**Assignment**
Your task is to copy the lines of the data below from the line holding "GPS2 pin TX: A3 -> D3" through the line holding "SOIL: HW-390 -> none", inclusive, exactly and with nothing added.

**Data entries**

»»

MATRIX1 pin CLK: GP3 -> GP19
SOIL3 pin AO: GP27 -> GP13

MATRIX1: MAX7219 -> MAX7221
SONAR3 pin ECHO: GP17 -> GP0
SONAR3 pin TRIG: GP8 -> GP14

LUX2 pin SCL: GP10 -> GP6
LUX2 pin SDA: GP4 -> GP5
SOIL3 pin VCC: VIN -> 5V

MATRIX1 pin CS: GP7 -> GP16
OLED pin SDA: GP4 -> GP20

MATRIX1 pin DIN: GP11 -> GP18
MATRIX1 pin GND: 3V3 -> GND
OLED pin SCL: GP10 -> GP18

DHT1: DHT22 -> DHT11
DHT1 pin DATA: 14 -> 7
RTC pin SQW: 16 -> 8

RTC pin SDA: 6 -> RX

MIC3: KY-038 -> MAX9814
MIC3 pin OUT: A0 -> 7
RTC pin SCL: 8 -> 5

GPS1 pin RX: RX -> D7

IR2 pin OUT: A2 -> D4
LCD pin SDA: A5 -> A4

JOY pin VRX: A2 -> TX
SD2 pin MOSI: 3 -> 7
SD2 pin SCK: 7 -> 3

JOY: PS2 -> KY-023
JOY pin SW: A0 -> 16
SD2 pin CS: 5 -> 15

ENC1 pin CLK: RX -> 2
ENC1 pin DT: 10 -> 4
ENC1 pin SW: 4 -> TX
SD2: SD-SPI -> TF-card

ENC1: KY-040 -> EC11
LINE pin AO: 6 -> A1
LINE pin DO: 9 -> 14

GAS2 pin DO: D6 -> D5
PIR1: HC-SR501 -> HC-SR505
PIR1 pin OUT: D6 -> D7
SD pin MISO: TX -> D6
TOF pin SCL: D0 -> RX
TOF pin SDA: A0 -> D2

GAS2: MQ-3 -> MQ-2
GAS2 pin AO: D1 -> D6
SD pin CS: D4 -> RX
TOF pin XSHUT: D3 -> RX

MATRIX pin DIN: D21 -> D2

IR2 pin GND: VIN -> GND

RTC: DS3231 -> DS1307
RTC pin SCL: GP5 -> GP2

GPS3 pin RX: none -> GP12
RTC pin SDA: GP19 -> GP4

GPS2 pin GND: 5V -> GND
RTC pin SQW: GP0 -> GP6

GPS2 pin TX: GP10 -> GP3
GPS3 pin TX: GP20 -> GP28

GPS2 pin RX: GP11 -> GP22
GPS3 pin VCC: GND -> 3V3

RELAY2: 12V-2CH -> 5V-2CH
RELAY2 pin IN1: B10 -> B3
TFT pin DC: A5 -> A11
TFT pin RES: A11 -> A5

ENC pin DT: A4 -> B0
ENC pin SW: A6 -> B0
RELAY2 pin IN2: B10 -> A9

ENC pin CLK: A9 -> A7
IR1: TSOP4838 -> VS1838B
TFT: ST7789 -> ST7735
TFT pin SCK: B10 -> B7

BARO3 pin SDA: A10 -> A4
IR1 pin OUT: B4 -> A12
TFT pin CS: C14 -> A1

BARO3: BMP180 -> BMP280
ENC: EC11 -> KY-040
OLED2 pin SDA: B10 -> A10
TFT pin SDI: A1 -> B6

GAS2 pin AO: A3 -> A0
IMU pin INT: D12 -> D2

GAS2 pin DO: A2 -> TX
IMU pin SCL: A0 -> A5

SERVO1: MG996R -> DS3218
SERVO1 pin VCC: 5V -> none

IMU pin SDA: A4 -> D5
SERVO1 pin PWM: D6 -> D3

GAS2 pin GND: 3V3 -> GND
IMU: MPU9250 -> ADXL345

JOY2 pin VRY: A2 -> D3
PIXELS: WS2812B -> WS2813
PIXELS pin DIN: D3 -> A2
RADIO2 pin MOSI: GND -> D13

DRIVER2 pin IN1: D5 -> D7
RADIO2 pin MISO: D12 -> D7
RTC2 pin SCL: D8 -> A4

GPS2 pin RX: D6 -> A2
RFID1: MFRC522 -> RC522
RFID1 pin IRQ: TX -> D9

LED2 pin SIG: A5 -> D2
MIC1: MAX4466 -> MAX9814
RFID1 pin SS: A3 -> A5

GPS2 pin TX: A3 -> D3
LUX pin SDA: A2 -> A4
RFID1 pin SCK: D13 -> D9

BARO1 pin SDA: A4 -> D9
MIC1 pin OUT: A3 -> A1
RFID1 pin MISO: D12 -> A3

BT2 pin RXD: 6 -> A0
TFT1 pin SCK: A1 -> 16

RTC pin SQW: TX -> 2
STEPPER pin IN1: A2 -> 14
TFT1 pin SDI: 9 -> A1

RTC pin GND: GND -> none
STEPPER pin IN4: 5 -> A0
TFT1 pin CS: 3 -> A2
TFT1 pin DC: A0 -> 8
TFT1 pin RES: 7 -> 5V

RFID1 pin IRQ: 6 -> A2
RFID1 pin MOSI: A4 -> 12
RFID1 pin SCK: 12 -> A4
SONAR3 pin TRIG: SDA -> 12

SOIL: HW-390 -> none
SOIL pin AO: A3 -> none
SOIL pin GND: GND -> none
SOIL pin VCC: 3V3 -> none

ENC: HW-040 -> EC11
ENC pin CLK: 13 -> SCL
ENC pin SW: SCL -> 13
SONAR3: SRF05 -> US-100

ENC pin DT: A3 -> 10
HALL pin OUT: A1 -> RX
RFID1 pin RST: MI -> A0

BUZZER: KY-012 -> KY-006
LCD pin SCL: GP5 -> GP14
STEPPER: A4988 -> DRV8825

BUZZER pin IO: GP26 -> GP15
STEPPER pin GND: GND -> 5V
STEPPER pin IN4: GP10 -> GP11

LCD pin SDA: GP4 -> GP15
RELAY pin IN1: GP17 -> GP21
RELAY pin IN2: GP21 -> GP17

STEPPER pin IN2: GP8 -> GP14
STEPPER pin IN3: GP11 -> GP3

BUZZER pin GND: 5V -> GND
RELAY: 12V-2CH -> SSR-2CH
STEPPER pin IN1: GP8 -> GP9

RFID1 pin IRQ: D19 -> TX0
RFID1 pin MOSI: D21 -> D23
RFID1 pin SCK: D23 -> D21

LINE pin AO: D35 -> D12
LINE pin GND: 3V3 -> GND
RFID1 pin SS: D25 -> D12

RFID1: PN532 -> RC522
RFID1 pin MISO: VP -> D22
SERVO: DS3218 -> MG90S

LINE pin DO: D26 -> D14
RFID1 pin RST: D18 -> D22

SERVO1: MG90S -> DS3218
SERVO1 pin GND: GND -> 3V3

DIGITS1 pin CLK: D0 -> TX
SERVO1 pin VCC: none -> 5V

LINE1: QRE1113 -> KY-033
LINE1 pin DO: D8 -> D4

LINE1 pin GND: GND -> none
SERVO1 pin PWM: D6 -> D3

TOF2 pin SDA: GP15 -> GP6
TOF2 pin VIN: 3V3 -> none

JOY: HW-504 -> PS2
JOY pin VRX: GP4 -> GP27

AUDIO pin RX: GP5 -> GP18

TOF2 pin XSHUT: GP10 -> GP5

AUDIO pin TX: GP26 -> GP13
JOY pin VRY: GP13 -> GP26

««

**Finished exercise**
GPS2 pin TX: A3 -> D3
LUX pin SDA: A2 -> A4
RFID1 pin SCK: D13 -> D9

BARO1 pin SDA: A4 -> D9
MIC1 pin OUT: A3 -> A1
RFID1 pin MISO: D12 -> A3

BT2 pin RXD: 6 -> A0
TFT1 pin SCK: A1 -> 16

RTC pin SQW: TX -> 2
STEPPER pin IN1: A2 -> 14
TFT1 pin SDI: 9 -> A1

RTC pin GND: GND -> none
STEPPER pin IN4: 5 -> A0
TFT1 pin CS: 3 -> A2
TFT1 pin DC: A0 -> 8
TFT1 pin RES: 7 -> 5V

RFID1 pin IRQ: 6 -> A2
RFID1 pin MOSI: A4 -> 12
RFID1 pin SCK: 12 -> A4
SONAR3 pin TRIG: SDA -> 12

SOIL: HW-390 -> none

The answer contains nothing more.